* **Required work**: Nothing but the lines from the one with "black spool [395,184,426,227]" through the final line of the entries below should be written out, each exactly as given.
BEGIN Material for this task
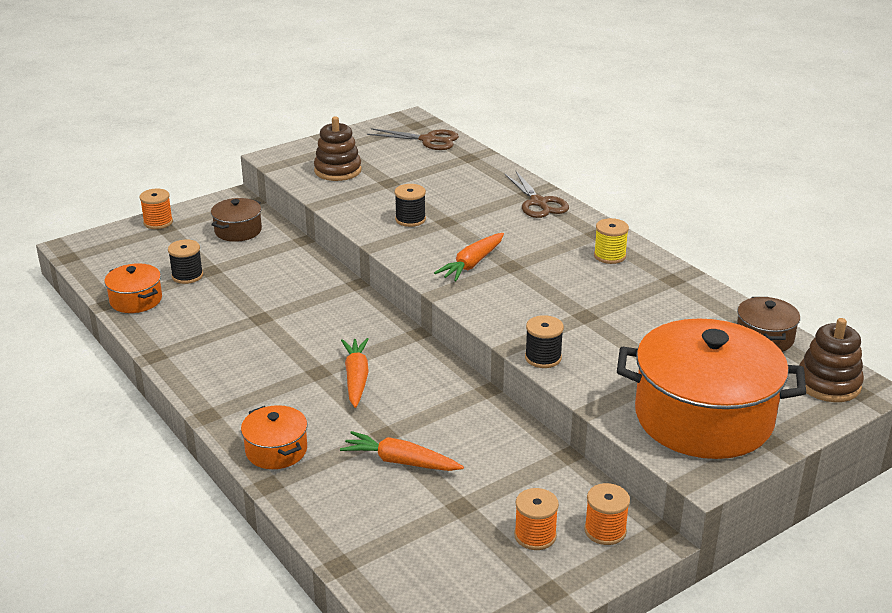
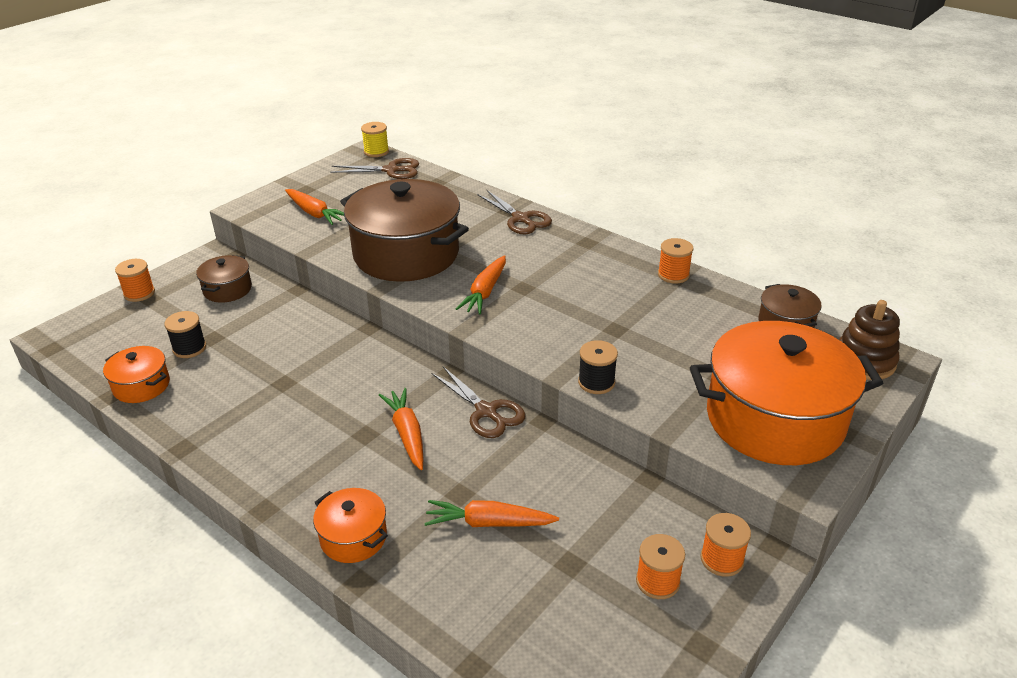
camera: 15 degrees left, 5 degrees up
brown stacking toy [314,116,362,181] -> orange carrot [285,189,344,225]
black spool [395,184,426,227] -> brown pot [340,179,469,282]
yellow spool [594,218,629,264] -> yellow spool moved to [361,122,389,157]
none -> brown scissors [432,366,526,438]
none -> orange spool [658,238,693,284]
END Material for this task
* **Answer to this exercise**:
black spool [395,184,426,227] -> brown pot [340,179,469,282]
yellow spool [594,218,629,264] -> yellow spool moved to [361,122,389,157]
none -> brown scissors [432,366,526,438]
none -> orange spool [658,238,693,284]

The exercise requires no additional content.